*** Begin section ***

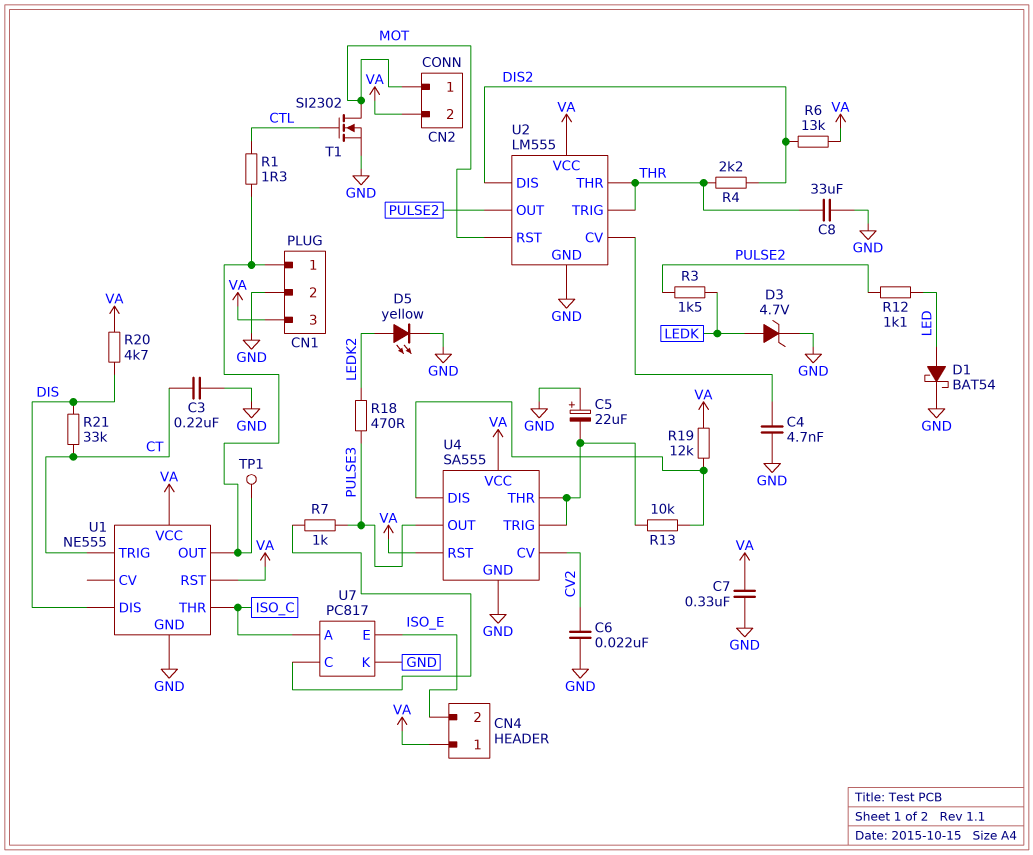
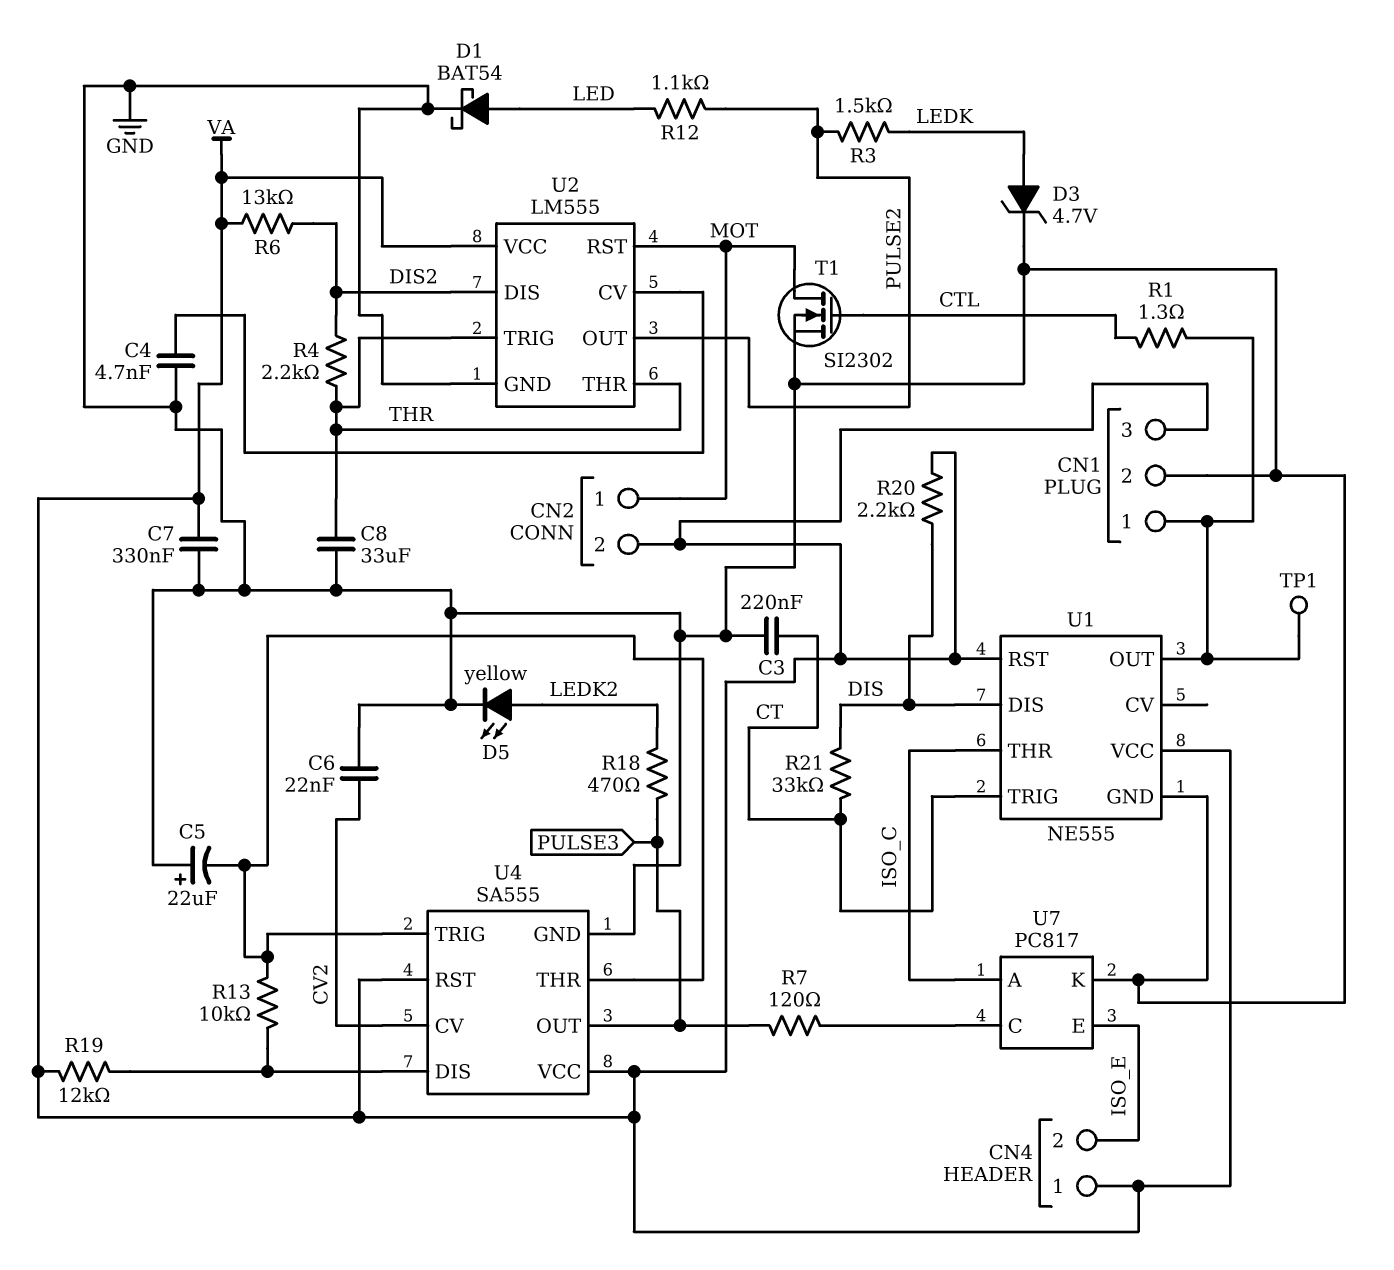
R7: 1k (PULSE3, U7/C) -> 120 (PULSE3, U7/C)
R20: 4.7k (DIS, VA) -> 2.2k (DIS, VA)

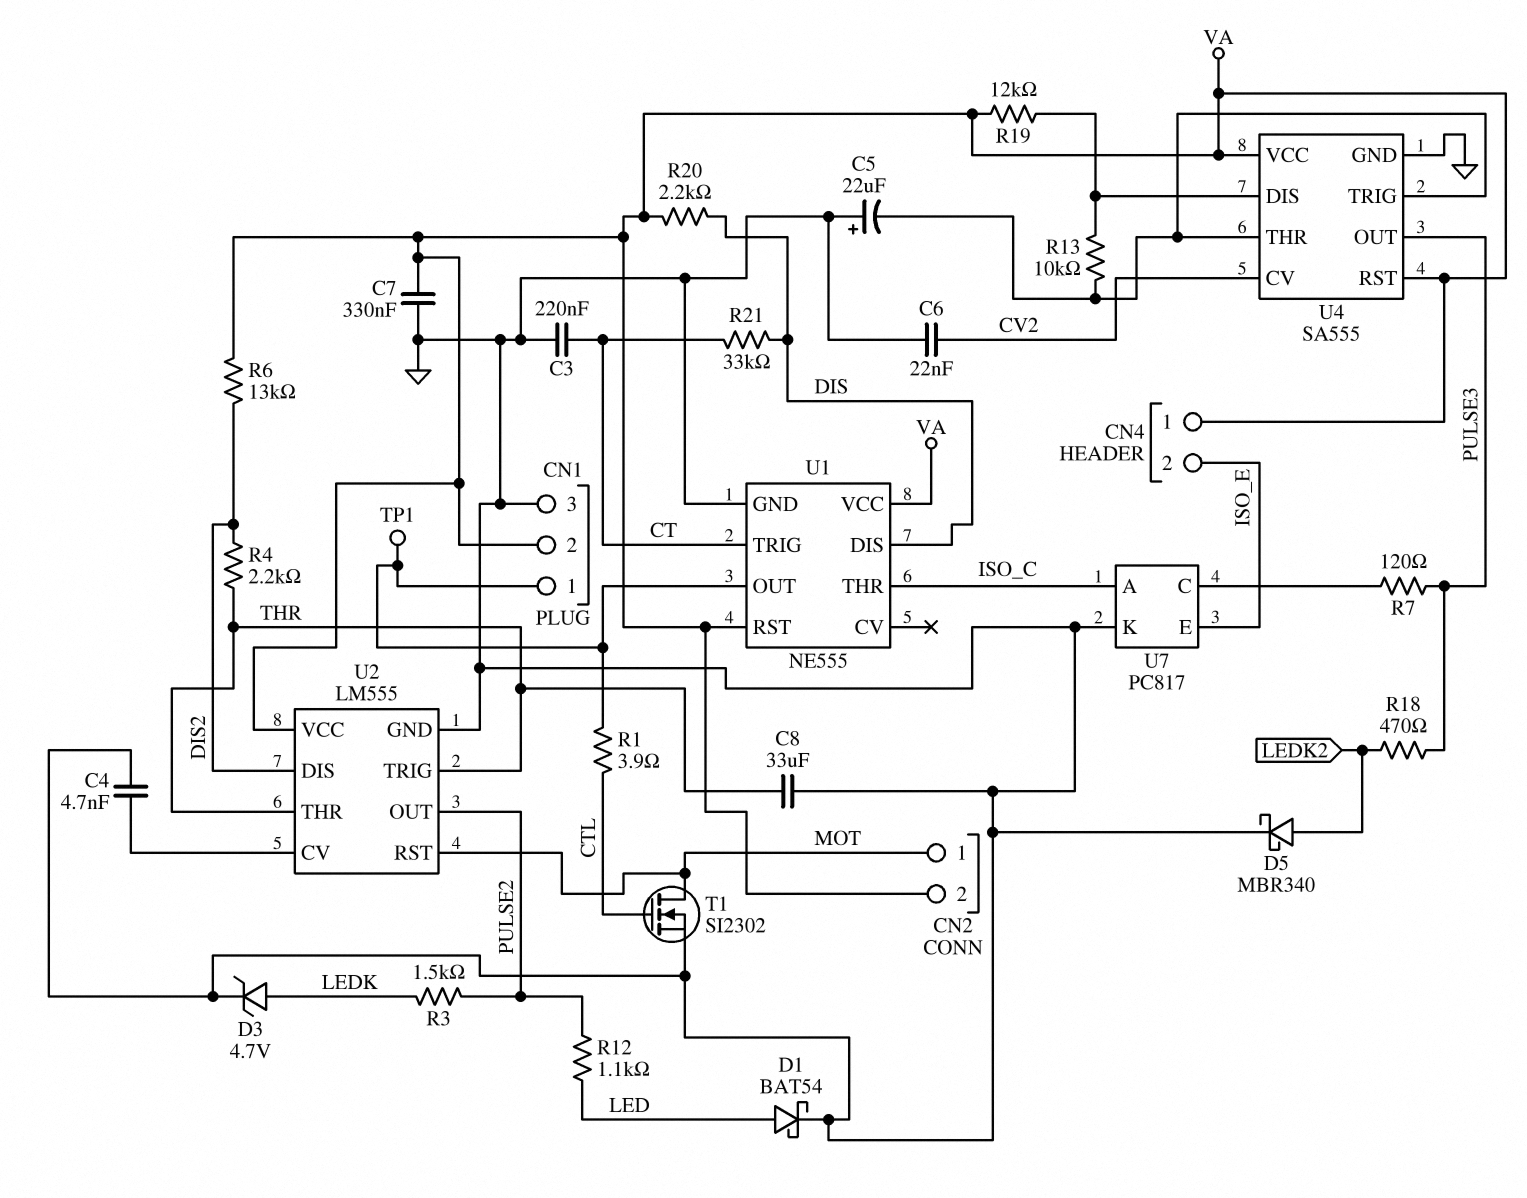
CN1 pin 2: GND -> VA
CN1 pin 3: VA -> GND
D5: LED yellow (A LEDK2, K GND) -> schottky MBR340 (A LEDK2, K GND)
R1: 1.3 (CN1/1, CTL) -> 3.9 (CN1/1, CTL)

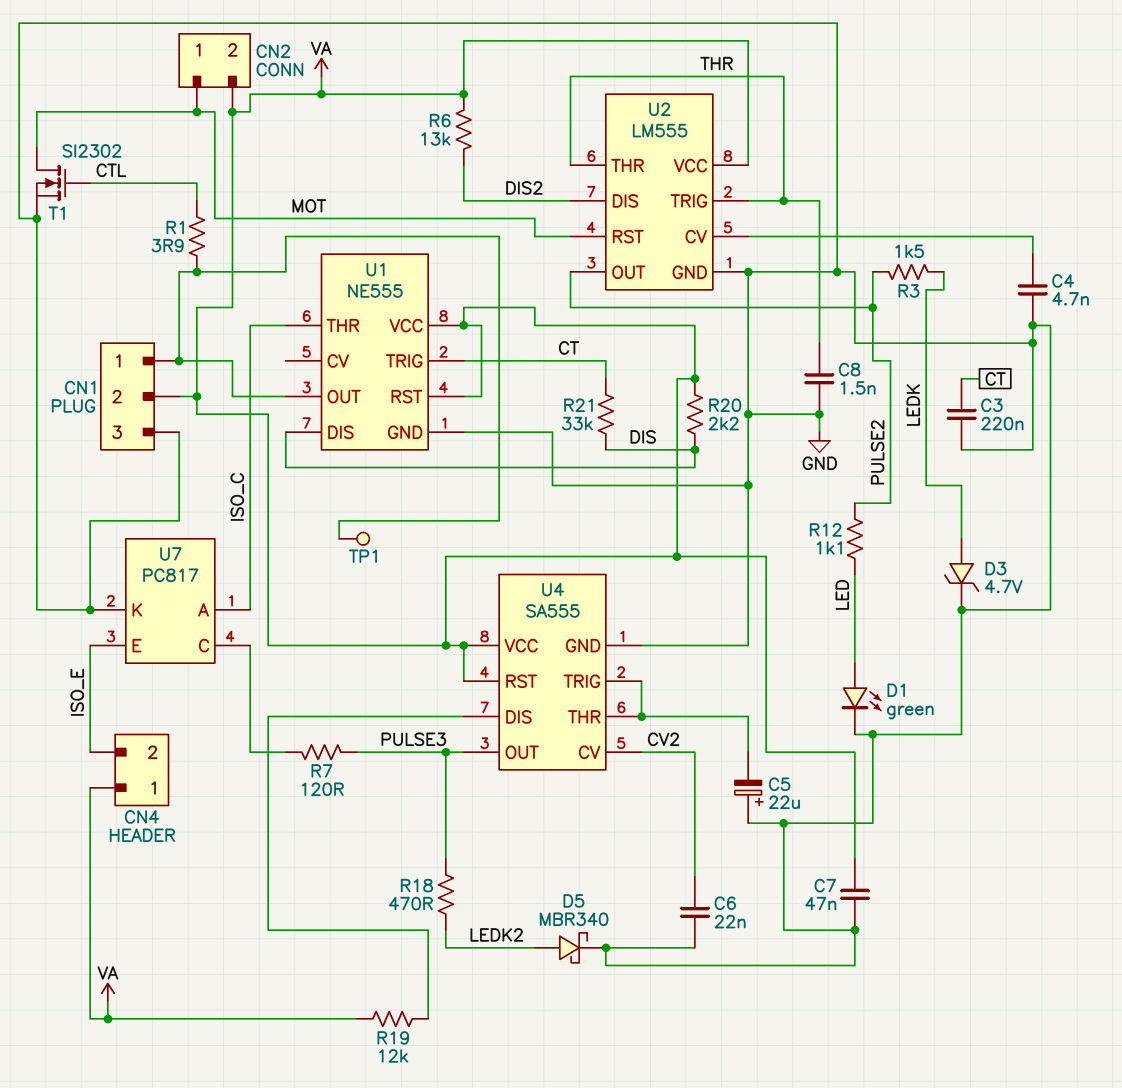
C7: 330nF (GND, VA) -> 47nF (GND, VA)
C8: 33uF (GND, THR) -> 1.5nF (GND, THR)
D1: schottky BAT54 (A LED, K GND) -> LED green (A LED, K GND)
R4: 2.2k (DIS2, THR) -> none
R13: 10k (U4/DIS, U4/THR) -> none

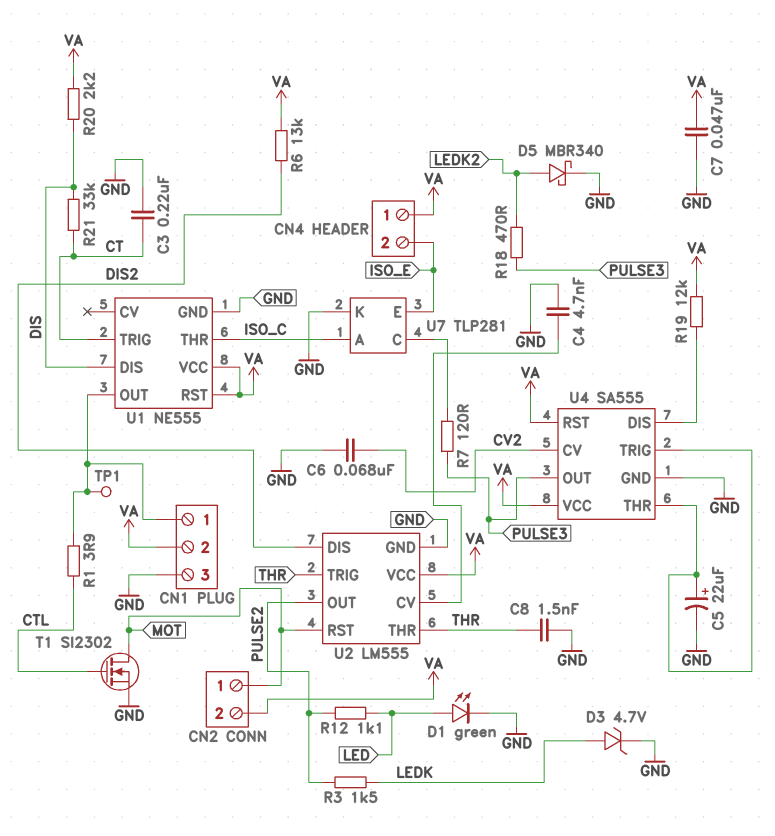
C5: 22uF (plus GND, minus U4/THR) -> 22uF (plus U4/THR, minus GND)
C6: 22nF (CV2, GND) -> 68nF (CV2, GND)
U7: PC817 -> TLP281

*** End section ***

# Exercise prompt:
Extract each line from the entries above that contains the string "none".

# Exercise result:
R4: 2.2k (DIS2, THR) -> none
R13: 10k (U4/DIS, U4/THR) -> none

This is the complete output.